▶ **Task instructions**
From the line holding "C10: none -> 100nF (MID, VN)" through the line holding "R16: 2k (AGND, VS) -> 2k (CMP, VS)" below, write out every line exactly; include both of those lines and drop the pictures.

▶ **Records for this task**

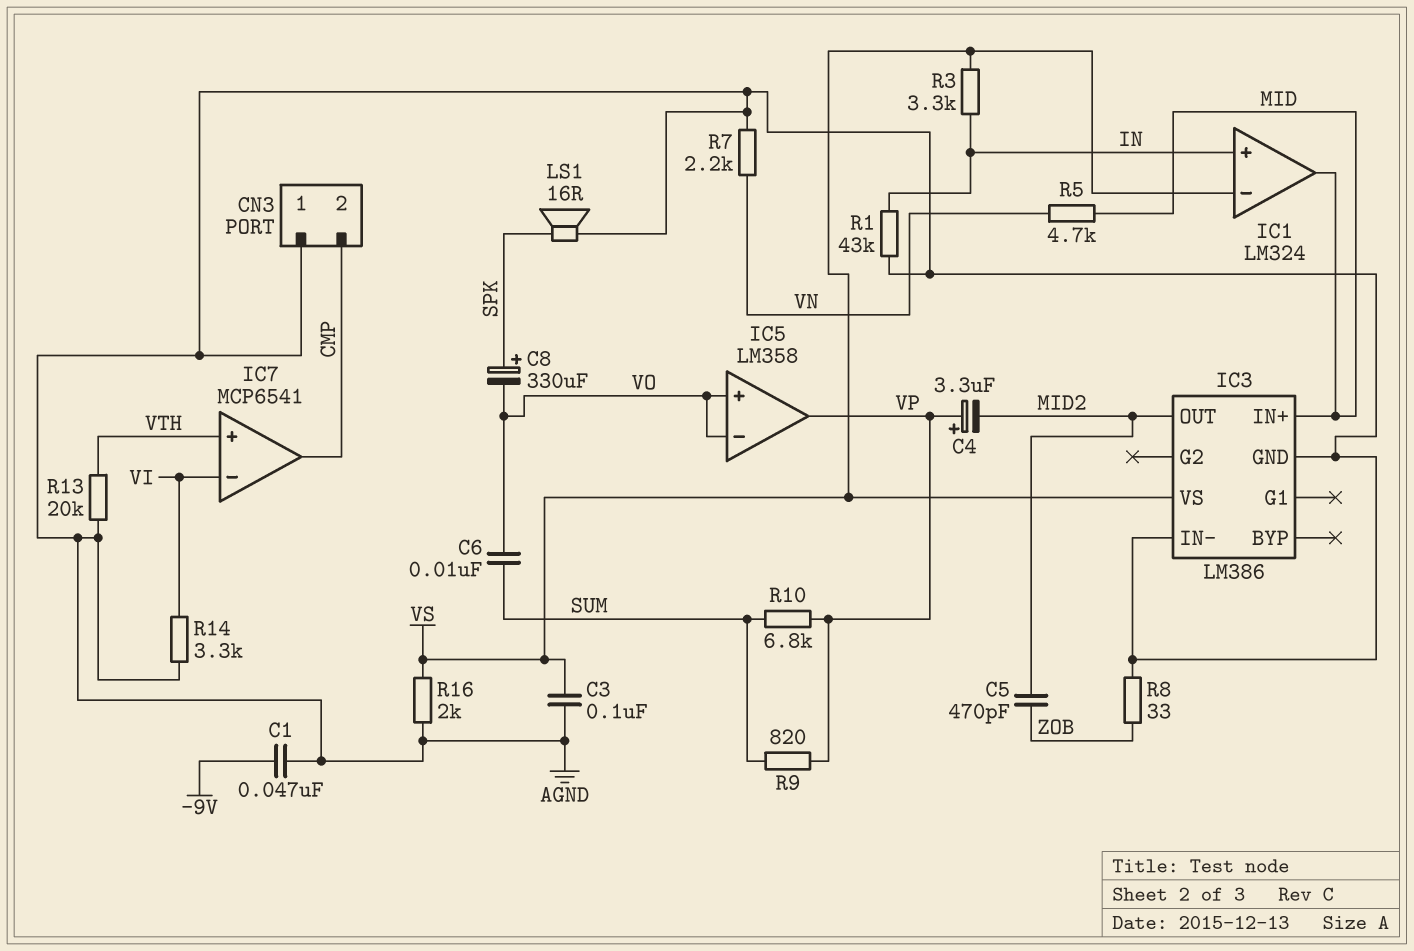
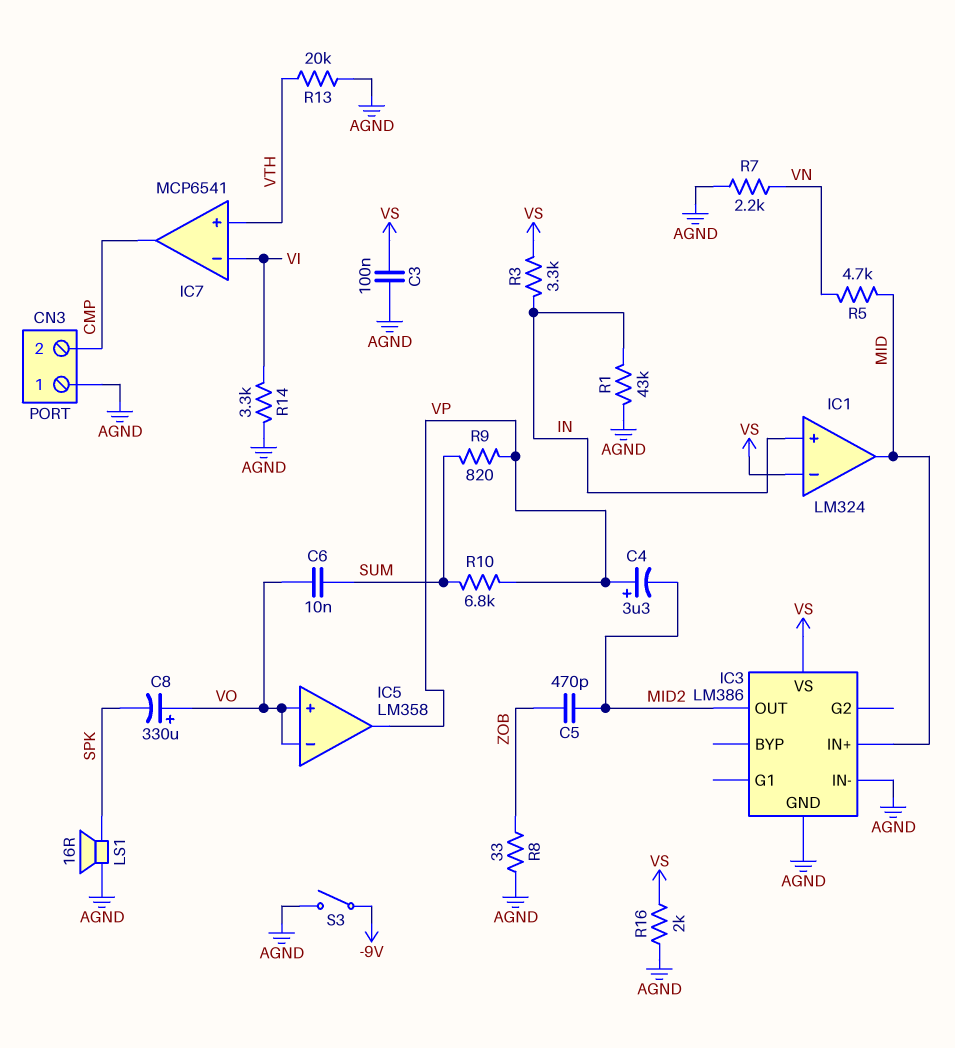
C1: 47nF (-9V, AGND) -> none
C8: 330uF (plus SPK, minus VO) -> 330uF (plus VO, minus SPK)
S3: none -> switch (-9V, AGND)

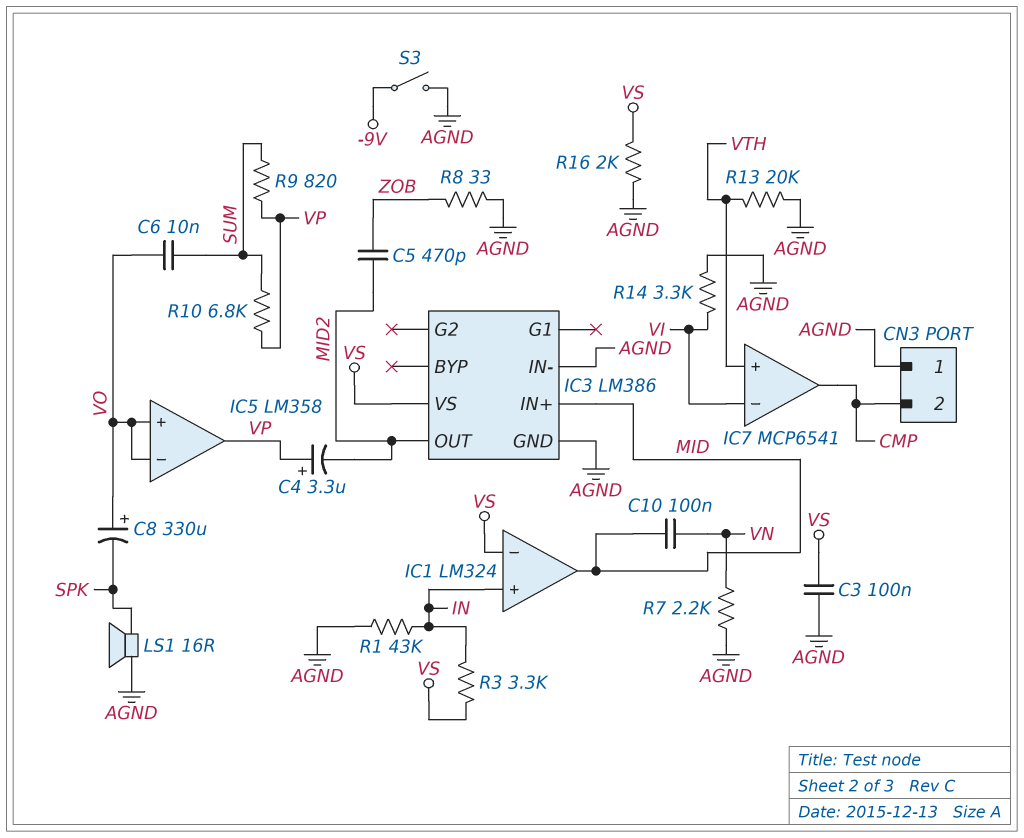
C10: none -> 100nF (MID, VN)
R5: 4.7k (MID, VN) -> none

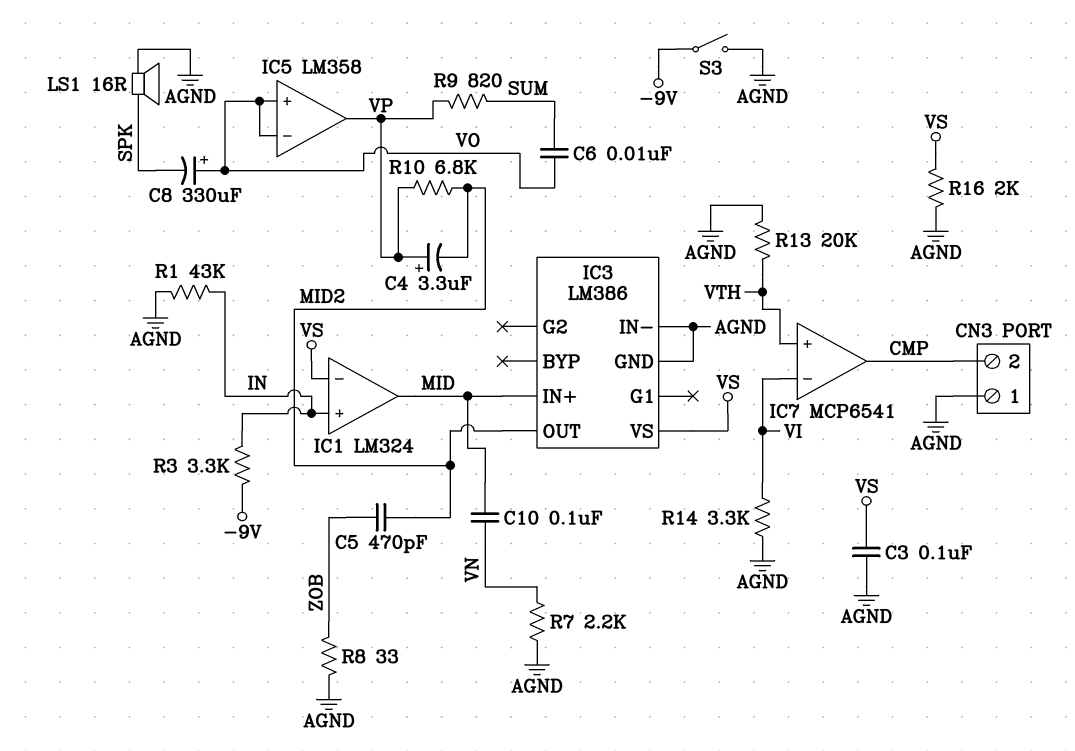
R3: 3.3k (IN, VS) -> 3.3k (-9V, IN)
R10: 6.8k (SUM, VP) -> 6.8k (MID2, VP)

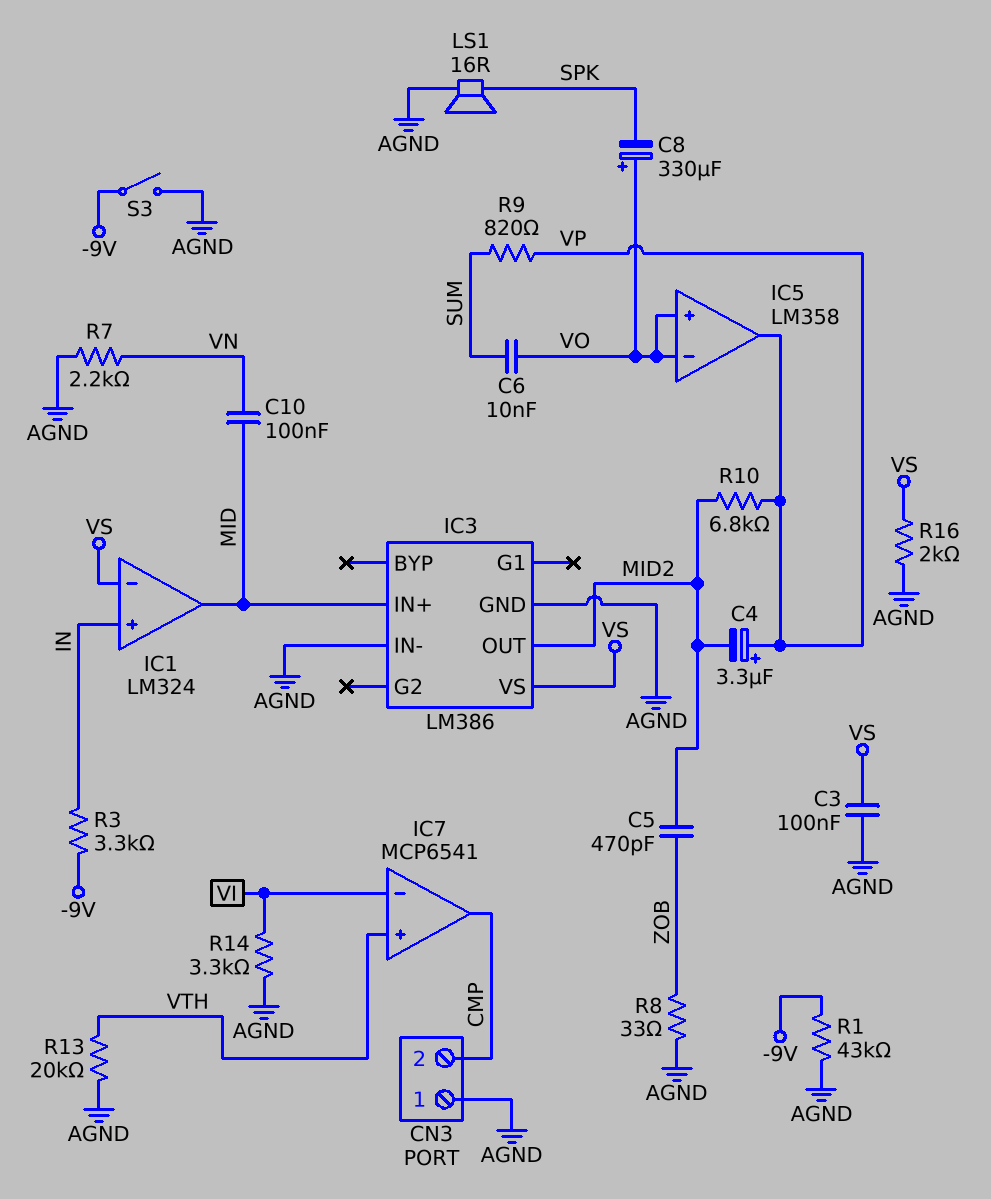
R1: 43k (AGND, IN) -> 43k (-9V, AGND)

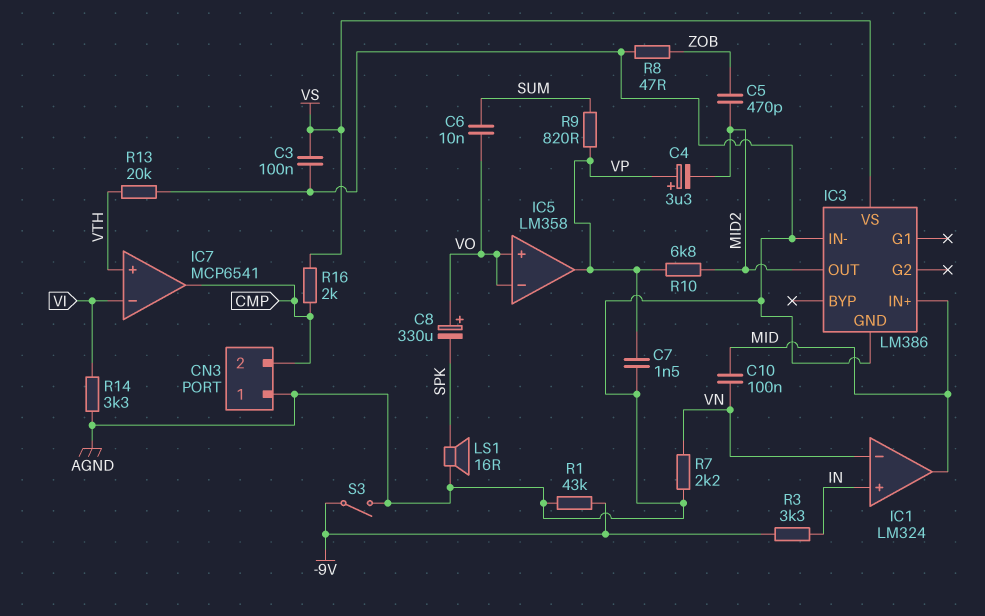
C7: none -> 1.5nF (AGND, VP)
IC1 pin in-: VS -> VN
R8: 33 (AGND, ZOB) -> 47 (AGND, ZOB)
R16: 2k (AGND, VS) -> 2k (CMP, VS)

---

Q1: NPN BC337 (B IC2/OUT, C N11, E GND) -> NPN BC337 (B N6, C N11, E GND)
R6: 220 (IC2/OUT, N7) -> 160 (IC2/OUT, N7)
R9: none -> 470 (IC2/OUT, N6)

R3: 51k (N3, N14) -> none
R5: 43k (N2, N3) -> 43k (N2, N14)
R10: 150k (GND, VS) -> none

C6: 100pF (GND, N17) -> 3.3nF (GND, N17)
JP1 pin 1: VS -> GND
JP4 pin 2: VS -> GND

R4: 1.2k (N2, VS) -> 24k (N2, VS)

▶ **Task answer**
C10: none -> 100nF (MID, VN)
R5: 4.7k (MID, VN) -> none

R3: 3.3k (IN, VS) -> 3.3k (-9V, IN)
R10: 6.8k (SUM, VP) -> 6.8k (MID2, VP)

R1: 43k (AGND, IN) -> 43k (-9V, AGND)

C7: none -> 1.5nF (AGND, VP)
IC1 pin in-: VS -> VN
R8: 33 (AGND, ZOB) -> 47 (AGND, ZOB)
R16: 2k (AGND, VS) -> 2k (CMP, VS)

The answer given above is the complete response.